- [Source data]:
═══

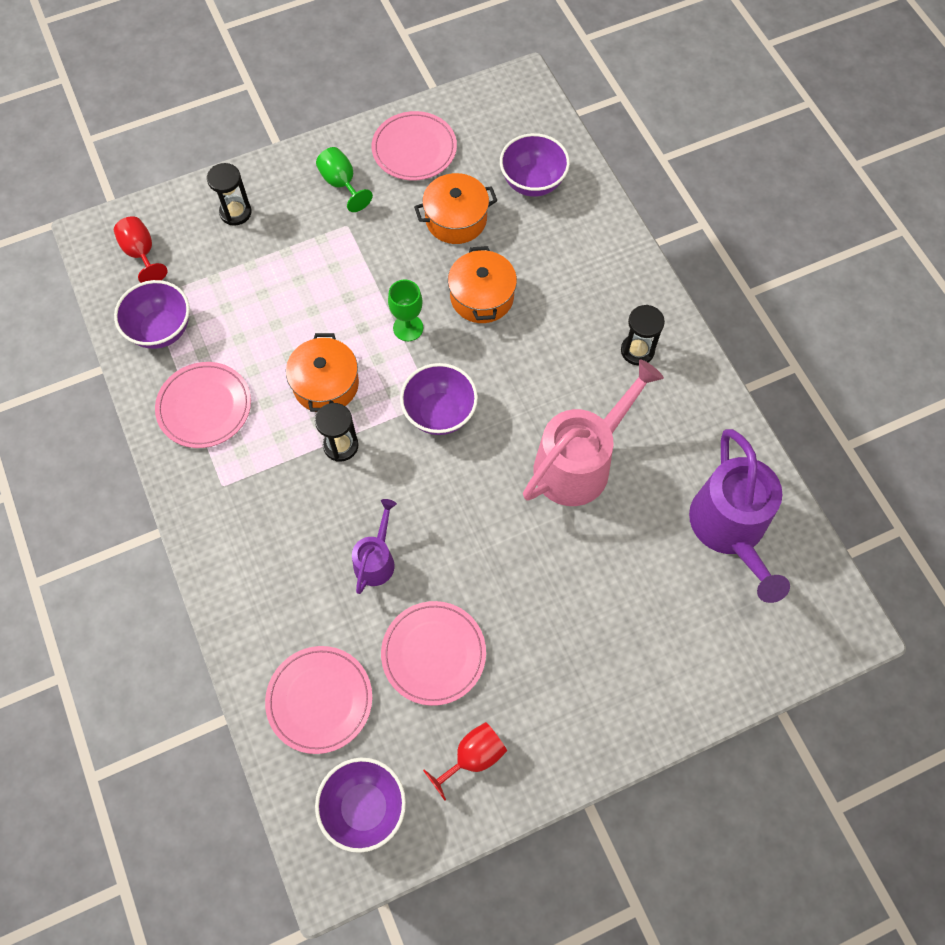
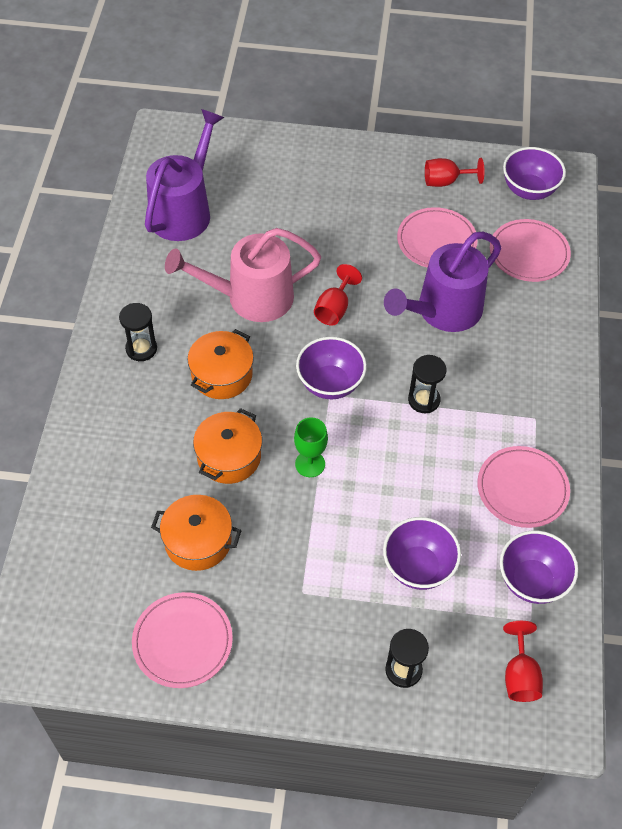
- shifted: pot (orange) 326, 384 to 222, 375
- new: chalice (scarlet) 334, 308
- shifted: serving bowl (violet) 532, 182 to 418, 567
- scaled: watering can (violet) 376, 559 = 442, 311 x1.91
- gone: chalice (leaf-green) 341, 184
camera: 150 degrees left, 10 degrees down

═══

- [Exercise prompt]: Set down exactly the line with "- shifted: serving" and each line after it up to the end of the records, adding nothing.

- [Answer box]:
- shifted: serving bowl (violet) 532, 182 to 418, 567
- scaled: watering can (violet) 376, 559 = 442, 311 x1.91
- gone: chalice (leaf-green) 341, 184
camera: 150 degrees left, 10 degrees down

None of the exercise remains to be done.